§ **What you are asked to do**
Copy out every line of the records below word for word, without changing anything.
===== Data extract =====
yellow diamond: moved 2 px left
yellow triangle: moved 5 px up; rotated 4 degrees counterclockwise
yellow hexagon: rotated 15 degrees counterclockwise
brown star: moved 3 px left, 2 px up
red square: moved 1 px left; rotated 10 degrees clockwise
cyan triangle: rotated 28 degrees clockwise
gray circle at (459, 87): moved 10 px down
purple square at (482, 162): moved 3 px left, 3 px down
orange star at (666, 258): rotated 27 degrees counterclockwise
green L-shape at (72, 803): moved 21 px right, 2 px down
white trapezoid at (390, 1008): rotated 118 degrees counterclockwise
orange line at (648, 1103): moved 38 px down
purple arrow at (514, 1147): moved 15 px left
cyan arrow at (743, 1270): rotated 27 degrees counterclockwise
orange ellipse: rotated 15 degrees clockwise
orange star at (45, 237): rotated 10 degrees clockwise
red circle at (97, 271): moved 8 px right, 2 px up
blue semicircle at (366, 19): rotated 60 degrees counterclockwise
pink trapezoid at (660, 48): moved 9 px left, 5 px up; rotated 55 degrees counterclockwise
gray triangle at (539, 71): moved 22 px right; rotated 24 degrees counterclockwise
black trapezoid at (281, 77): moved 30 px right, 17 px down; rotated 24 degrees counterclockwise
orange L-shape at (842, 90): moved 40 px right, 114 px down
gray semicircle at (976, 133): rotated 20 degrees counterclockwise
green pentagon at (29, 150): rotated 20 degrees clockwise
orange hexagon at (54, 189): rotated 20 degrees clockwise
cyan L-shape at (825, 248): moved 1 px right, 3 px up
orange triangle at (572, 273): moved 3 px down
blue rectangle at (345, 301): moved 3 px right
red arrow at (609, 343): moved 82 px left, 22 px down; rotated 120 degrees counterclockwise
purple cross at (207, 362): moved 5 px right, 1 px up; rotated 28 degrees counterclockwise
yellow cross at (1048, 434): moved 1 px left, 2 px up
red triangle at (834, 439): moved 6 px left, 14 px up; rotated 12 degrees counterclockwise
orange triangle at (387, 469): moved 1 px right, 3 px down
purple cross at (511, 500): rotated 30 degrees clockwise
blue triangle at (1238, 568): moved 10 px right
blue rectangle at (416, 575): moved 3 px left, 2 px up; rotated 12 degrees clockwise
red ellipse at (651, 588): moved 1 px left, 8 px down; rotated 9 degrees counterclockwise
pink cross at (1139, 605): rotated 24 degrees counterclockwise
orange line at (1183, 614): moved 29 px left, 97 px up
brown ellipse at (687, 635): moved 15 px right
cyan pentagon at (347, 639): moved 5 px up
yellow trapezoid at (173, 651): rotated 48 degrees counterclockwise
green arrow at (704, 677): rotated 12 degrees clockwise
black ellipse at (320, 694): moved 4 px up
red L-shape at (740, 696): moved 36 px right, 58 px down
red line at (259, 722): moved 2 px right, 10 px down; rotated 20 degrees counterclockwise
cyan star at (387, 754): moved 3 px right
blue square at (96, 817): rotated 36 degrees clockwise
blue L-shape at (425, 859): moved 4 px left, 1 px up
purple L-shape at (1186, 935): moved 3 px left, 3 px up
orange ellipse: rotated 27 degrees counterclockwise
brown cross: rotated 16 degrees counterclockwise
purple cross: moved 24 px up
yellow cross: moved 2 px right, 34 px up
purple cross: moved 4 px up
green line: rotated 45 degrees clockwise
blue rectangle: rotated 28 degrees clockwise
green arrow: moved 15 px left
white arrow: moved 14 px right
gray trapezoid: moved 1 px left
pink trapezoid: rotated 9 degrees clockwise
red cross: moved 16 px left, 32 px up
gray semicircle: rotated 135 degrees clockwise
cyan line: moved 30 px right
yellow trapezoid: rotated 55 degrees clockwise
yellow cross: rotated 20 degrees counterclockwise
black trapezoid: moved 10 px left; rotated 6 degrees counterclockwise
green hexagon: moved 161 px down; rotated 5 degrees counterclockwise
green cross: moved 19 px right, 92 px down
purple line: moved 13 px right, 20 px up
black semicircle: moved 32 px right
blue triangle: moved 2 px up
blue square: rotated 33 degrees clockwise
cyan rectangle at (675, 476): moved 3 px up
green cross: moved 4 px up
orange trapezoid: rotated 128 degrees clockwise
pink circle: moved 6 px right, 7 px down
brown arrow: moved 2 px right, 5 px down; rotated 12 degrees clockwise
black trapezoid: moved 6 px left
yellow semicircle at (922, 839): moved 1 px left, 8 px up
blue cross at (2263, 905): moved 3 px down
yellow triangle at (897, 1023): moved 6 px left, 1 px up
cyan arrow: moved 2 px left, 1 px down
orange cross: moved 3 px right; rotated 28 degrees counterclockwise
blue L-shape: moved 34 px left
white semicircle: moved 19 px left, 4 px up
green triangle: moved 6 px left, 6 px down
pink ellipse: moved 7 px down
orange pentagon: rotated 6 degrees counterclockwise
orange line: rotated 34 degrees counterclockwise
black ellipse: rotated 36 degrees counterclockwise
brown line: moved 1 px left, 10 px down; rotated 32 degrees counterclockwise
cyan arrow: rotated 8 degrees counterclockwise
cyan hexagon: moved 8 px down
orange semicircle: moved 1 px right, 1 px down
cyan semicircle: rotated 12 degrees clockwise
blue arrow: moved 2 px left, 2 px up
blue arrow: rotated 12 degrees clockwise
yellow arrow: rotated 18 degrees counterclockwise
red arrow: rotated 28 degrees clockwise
=====
§ **Output of the task**
yellow diamond: moved 2 px left
yellow triangle: moved 5 px up; rotated 4 degrees counterclockwise
yellow hexagon: rotated 15 degrees counterclockwise
brown star: moved 3 px left, 2 px up
red square: moved 1 px left; rotated 10 degrees clockwise
cyan triangle: rotated 28 degrees clockwise
gray circle at (459, 87): moved 10 px down
purple square at (482, 162): moved 3 px left, 3 px down
orange star at (666, 258): rotated 27 degrees counterclockwise
green L-shape at (72, 803): moved 21 px right, 2 px down
white trapezoid at (390, 1008): rotated 118 degrees counterclockwise
orange line at (648, 1103): moved 38 px down
purple arrow at (514, 1147): moved 15 px left
cyan arrow at (743, 1270): rotated 27 degrees counterclockwise
orange ellipse: rotated 15 degrees clockwise
orange star at (45, 237): rotated 10 degrees clockwise
red circle at (97, 271): moved 8 px right, 2 px up
blue semicircle at (366, 19): rotated 60 degrees counterclockwise
pink trapezoid at (660, 48): moved 9 px left, 5 px up; rotated 55 degrees counterclockwise
gray triangle at (539, 71): moved 22 px right; rotated 24 degrees counterclockwise
black trapezoid at (281, 77): moved 30 px right, 17 px down; rotated 24 degrees counterclockwise
orange L-shape at (842, 90): moved 40 px right, 114 px down
gray semicircle at (976, 133): rotated 20 degrees counterclockwise
green pentagon at (29, 150): rotated 20 degrees clockwise
orange hexagon at (54, 189): rotated 20 degrees clockwise
cyan L-shape at (825, 248): moved 1 px right, 3 px up
orange triangle at (572, 273): moved 3 px down
blue rectangle at (345, 301): moved 3 px right
red arrow at (609, 343): moved 82 px left, 22 px down; rotated 120 degrees counterclockwise
purple cross at (207, 362): moved 5 px right, 1 px up; rotated 28 degrees counterclockwise
yellow cross at (1048, 434): moved 1 px left, 2 px up
red triangle at (834, 439): moved 6 px left, 14 px up; rotated 12 degrees counterclockwise
orange triangle at (387, 469): moved 1 px right, 3 px down
purple cross at (511, 500): rotated 30 degrees clockwise
blue triangle at (1238, 568): moved 10 px right
blue rectangle at (416, 575): moved 3 px left, 2 px up; rotated 12 degrees clockwise
red ellipse at (651, 588): moved 1 px left, 8 px down; rotated 9 degrees counterclockwise
pink cross at (1139, 605): rotated 24 degrees counterclockwise
orange line at (1183, 614): moved 29 px left, 97 px up
brown ellipse at (687, 635): moved 15 px right
cyan pentagon at (347, 639): moved 5 px up
yellow trapezoid at (173, 651): rotated 48 degrees counterclockwise
green arrow at (704, 677): rotated 12 degrees clockwise
black ellipse at (320, 694): moved 4 px up
red L-shape at (740, 696): moved 36 px right, 58 px down
red line at (259, 722): moved 2 px right, 10 px down; rotated 20 degrees counterclockwise
cyan star at (387, 754): moved 3 px right
blue square at (96, 817): rotated 36 degrees clockwise
blue L-shape at (425, 859): moved 4 px left, 1 px up
purple L-shape at (1186, 935): moved 3 px left, 3 px up
orange ellipse: rotated 27 degrees counterclockwise
brown cross: rotated 16 degrees counterclockwise
purple cross: moved 24 px up
yellow cross: moved 2 px right, 34 px up
purple cross: moved 4 px up
green line: rotated 45 degrees clockwise
blue rectangle: rotated 28 degrees clockwise
green arrow: moved 15 px left
white arrow: moved 14 px right
gray trapezoid: moved 1 px left
pink trapezoid: rotated 9 degrees clockwise
red cross: moved 16 px left, 32 px up
gray semicircle: rotated 135 degrees clockwise
cyan line: moved 30 px right
yellow trapezoid: rotated 55 degrees clockwise
yellow cross: rotated 20 degrees counterclockwise
black trapezoid: moved 10 px left; rotated 6 degrees counterclockwise
green hexagon: moved 161 px down; rotated 5 degrees counterclockwise
green cross: moved 19 px right, 92 px down
purple line: moved 13 px right, 20 px up
black semicircle: moved 32 px right
blue triangle: moved 2 px up
blue square: rotated 33 degrees clockwise
cyan rectangle at (675, 476): moved 3 px up
green cross: moved 4 px up
orange trapezoid: rotated 128 degrees clockwise
pink circle: moved 6 px right, 7 px down
brown arrow: moved 2 px right, 5 px down; rotated 12 degrees clockwise
black trapezoid: moved 6 px left
yellow semicircle at (922, 839): moved 1 px left, 8 px up
blue cross at (2263, 905): moved 3 px down
yellow triangle at (897, 1023): moved 6 px left, 1 px up
cyan arrow: moved 2 px left, 1 px down
orange cross: moved 3 px right; rotated 28 degrees counterclockwise
blue L-shape: moved 34 px left
white semicircle: moved 19 px left, 4 px up
green triangle: moved 6 px left, 6 px down
pink ellipse: moved 7 px down
orange pentagon: rotated 6 degrees counterclockwise
orange line: rotated 34 degrees counterclockwise
black ellipse: rotated 36 degrees counterclockwise
brown line: moved 1 px left, 10 px down; rotated 32 degrees counterclockwise
cyan arrow: rotated 8 degrees counterclockwise
cyan hexagon: moved 8 px down
orange semicircle: moved 1 px right, 1 px down
cyan semicircle: rotated 12 degrees clockwise
blue arrow: moved 2 px left, 2 px up
blue arrow: rotated 12 degrees clockwise
yellow arrow: rotated 18 degrees counterclockwise
red arrow: rotated 28 degrees clockwise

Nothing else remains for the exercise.